### Data for analysis
*** Begin section ***
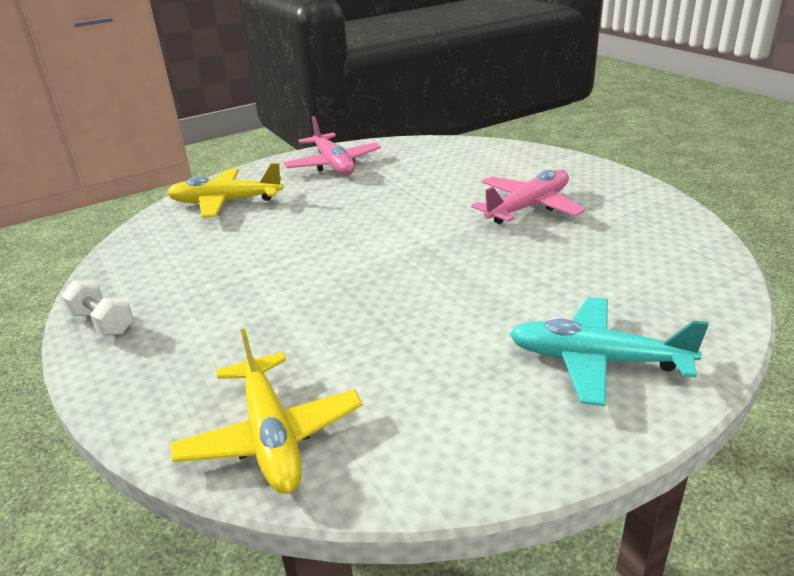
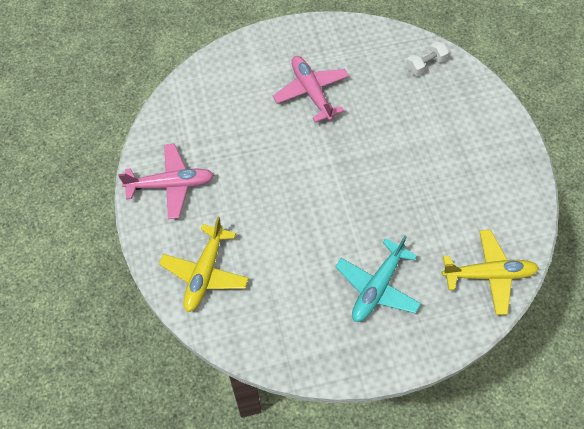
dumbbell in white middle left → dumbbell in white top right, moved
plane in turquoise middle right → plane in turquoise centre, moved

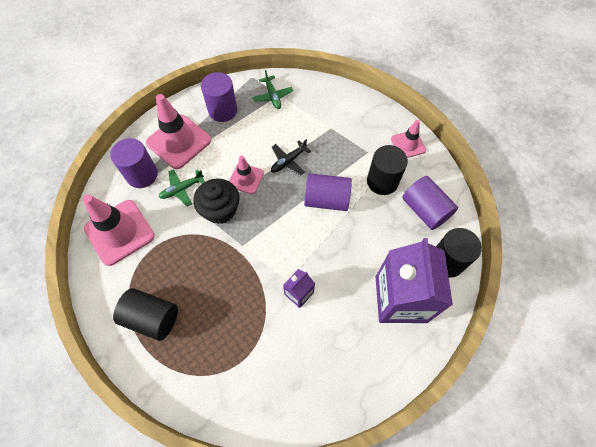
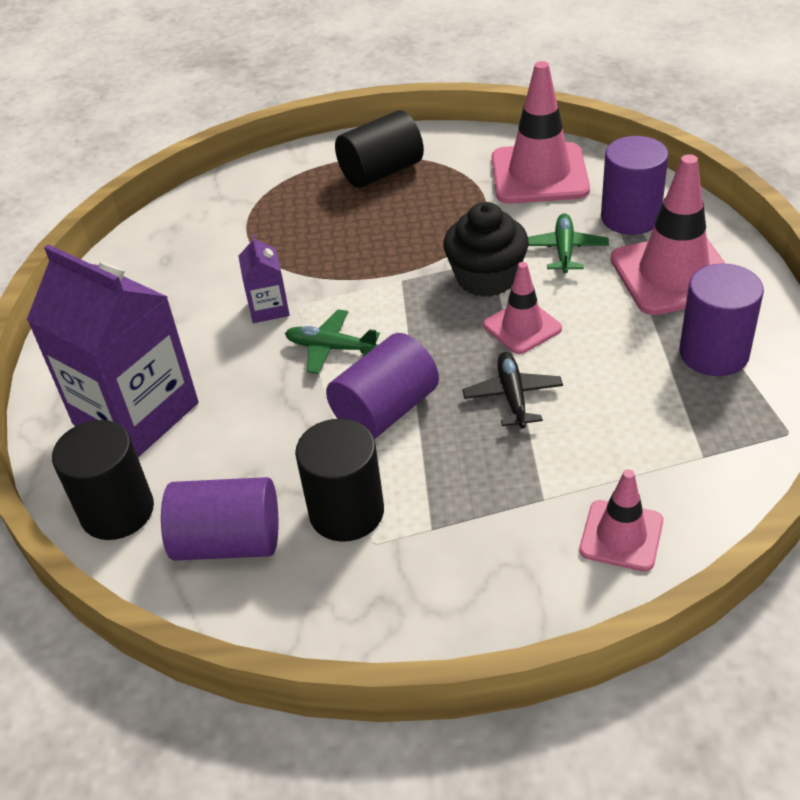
plane in green (2nd from left in the first image) top centre → plane in green (1st from left) centre, moved
traffic cone in pink (4th from left in the first image) top right → traffic cone in pink (3rd from left) middle right, moved

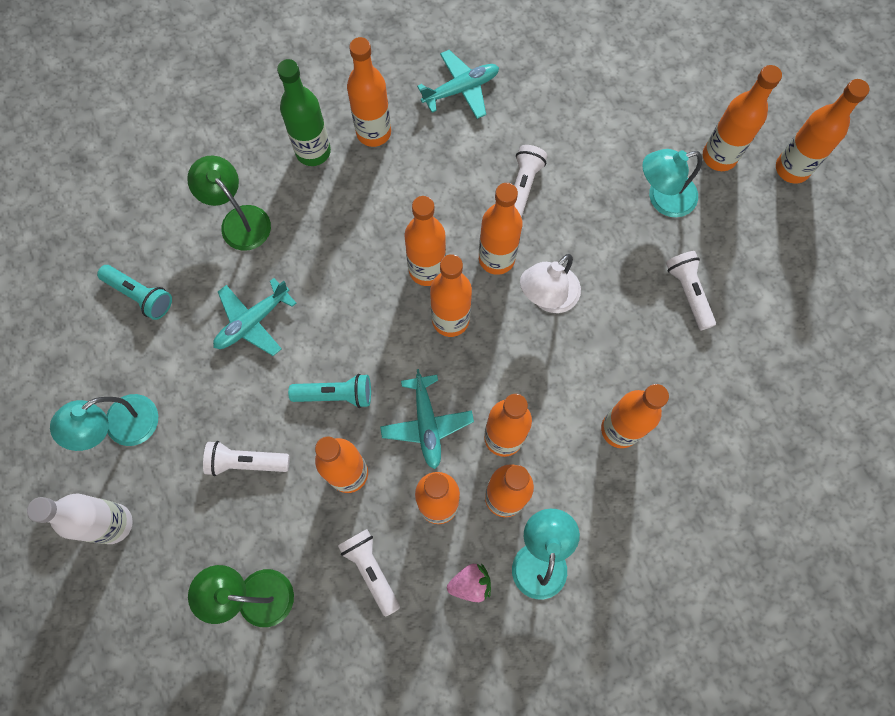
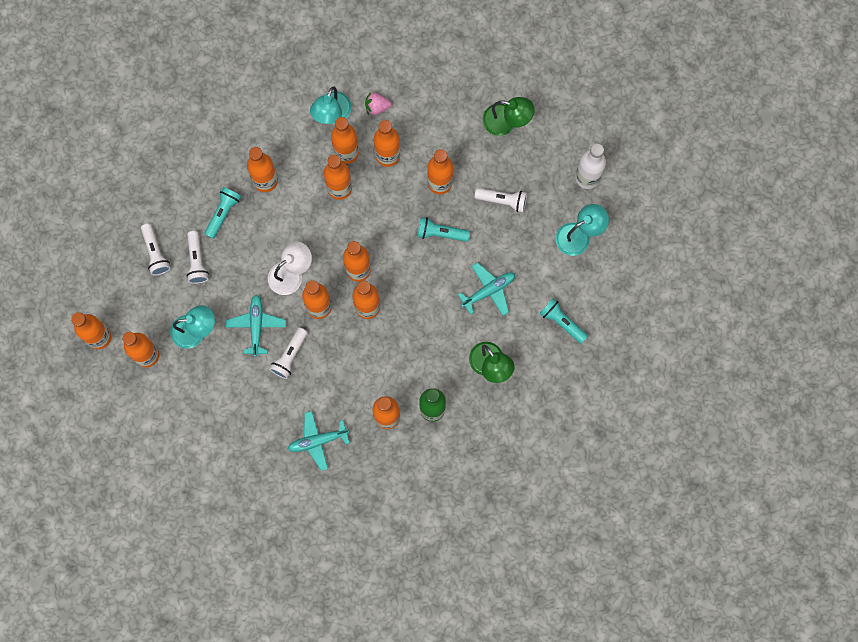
plane in turquoise (2nd from left in the first image) centre → plane in turquoise (1st from left) middle left, moved
flashlight in white (2nd from left in the first image) bottom centre → flashlight in white (1st from left) middle left, moved
- → flashlight in turquoise (1st from left) top left

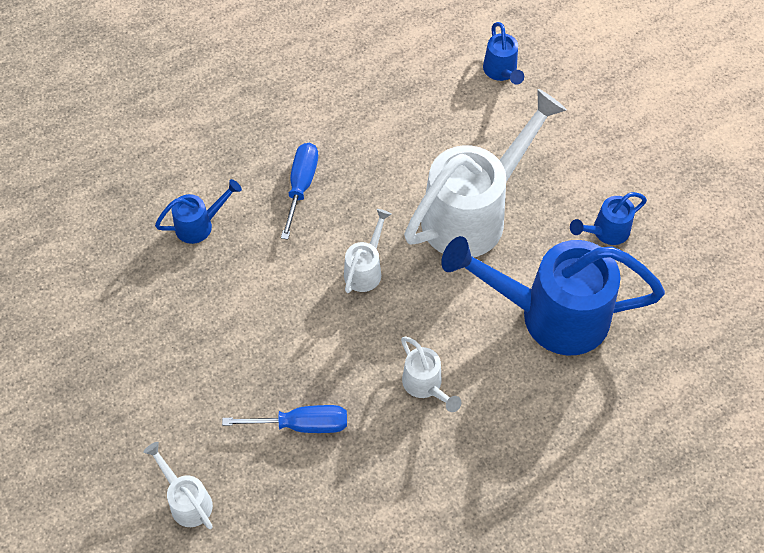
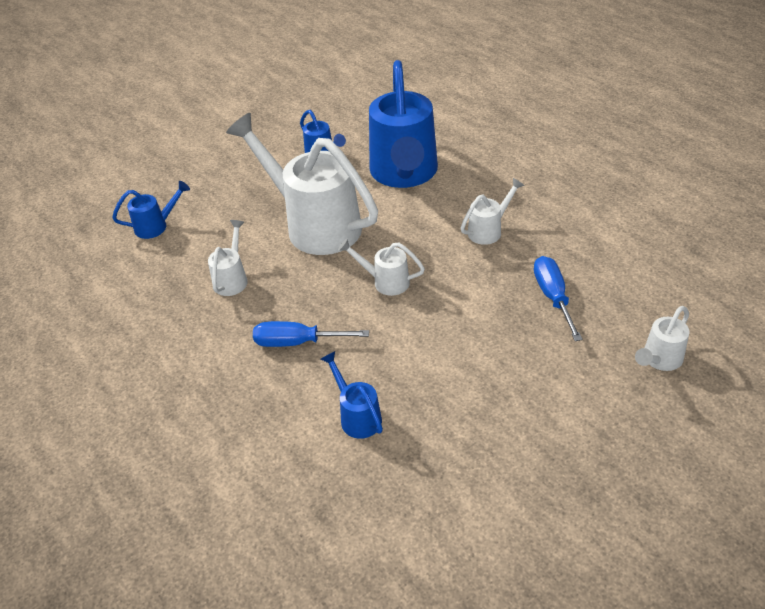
- → watering can in white (1st from left) middle left

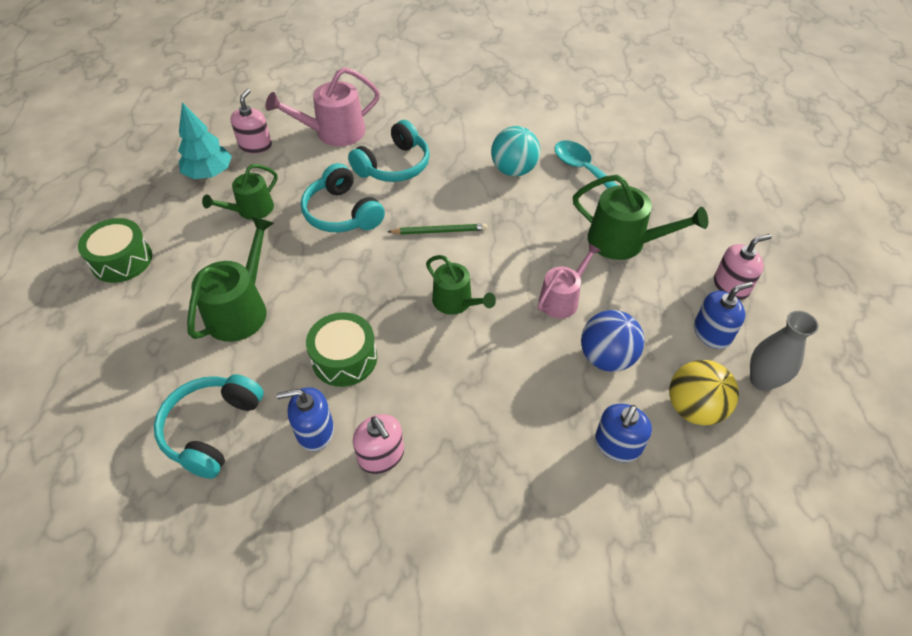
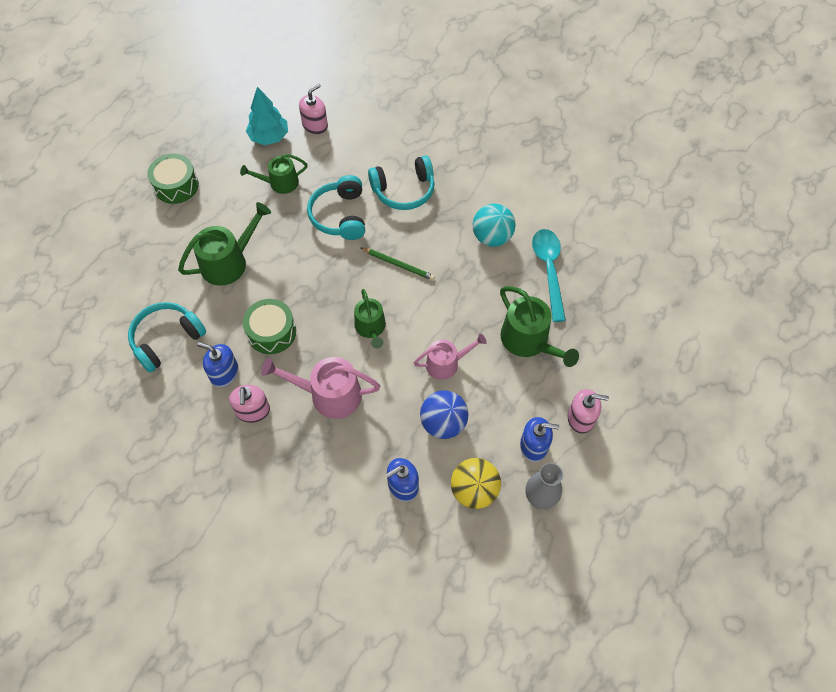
watering can in pink (1st from left) top centre → watering can in pink (1st from left) centre, moved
*** End section ***
### What to produce
Please transcribe every entry exactly as written, leaving the pictures out.

### Result below
dumbbell in white middle left → dumbbell in white top right, moved
plane in turquoise middle right → plane in turquoise centre, moved

plane in green (2nd from left in the first image) top centre → plane in green (1st from left) centre, moved
traffic cone in pink (4th from left in the first image) top right → traffic cone in pink (3rd from left) middle right, moved

plane in turquoise (2nd from left in the first image) centre → plane in turquoise (1st from left) middle left, moved
flashlight in white (2nd from left in the first image) bottom centre → flashlight in white (1st from left) middle left, moved
- → flashlight in turquoise (1st from left) top left

- → watering can in white (1st from left) middle left

watering can in pink (1st from left) top centre → watering can in pink (1st from left) centre, moved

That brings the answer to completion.